THE RECORDS Start Marker

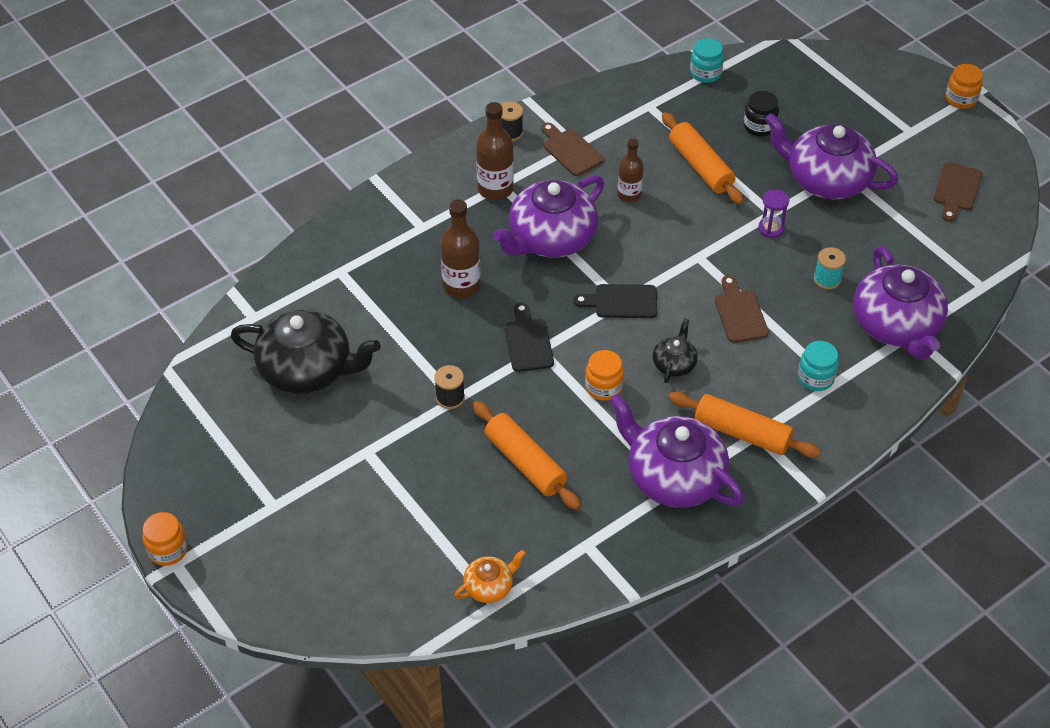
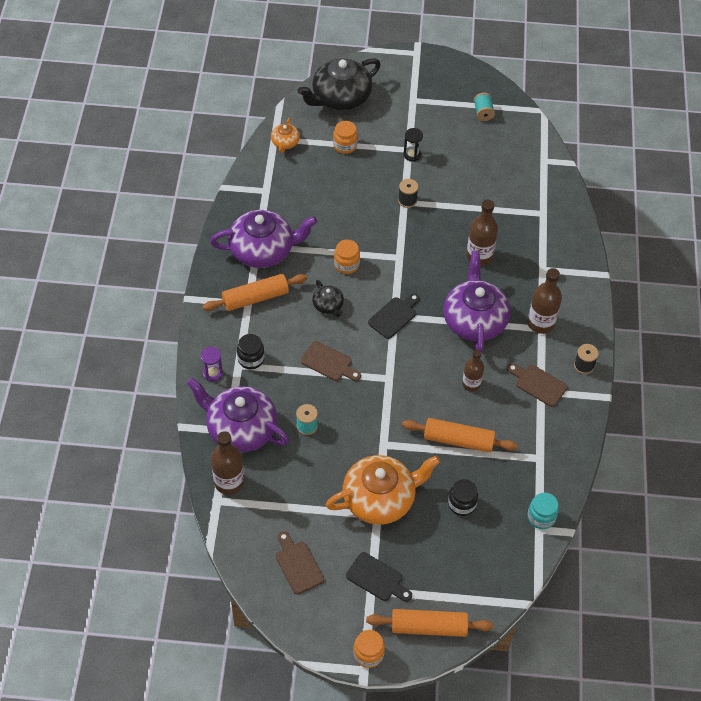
camera: 130 degrees right, 5 degrees up
orange jar [142,512,188,566] -> orange jar moved to [333,121,358,154]
black teapot [231,309,381,394] -> black teapot moved to [297,58,381,111]
orange rolling pin [472,401,581,510] -> orange rolling pin moved to [366,609,493,637]
black cutting board [504,303,554,372] -> black cutting board moved to [346,552,412,602]
brown cutting board [541,123,604,176] -> brown cutting board turned 150 degrees counterclockwise [507,363,568,407]
purple hourglass [758,189,789,238] -> purple hourglass moved to [201,347,223,382]
purple teapot [765,113,898,199] -> orange teapot [326,455,440,525]
turquoise jar [798,341,839,391] -> black jar [237,334,265,369]
none -> brown bottle [211,431,244,495]
none -> black hourglass [403,128,423,162]
none -> turquoise spool [474,93,495,121]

THE RECORDS End Marker

From the first line to the last, please copy the data exactly, with the pictures left out.

camera: 130 degrees right, 5 degrees up
orange jar [142,512,188,566] -> orange jar moved to [333,121,358,154]
black teapot [231,309,381,394] -> black teapot moved to [297,58,381,111]
orange rolling pin [472,401,581,510] -> orange rolling pin moved to [366,609,493,637]
black cutting board [504,303,554,372] -> black cutting board moved to [346,552,412,602]
brown cutting board [541,123,604,176] -> brown cutting board turned 150 degrees counterclockwise [507,363,568,407]
purple hourglass [758,189,789,238] -> purple hourglass moved to [201,347,223,382]
purple teapot [765,113,898,199] -> orange teapot [326,455,440,525]
turquoise jar [798,341,839,391] -> black jar [237,334,265,369]
none -> brown bottle [211,431,244,495]
none -> black hourglass [403,128,423,162]
none -> turquoise spool [474,93,495,121]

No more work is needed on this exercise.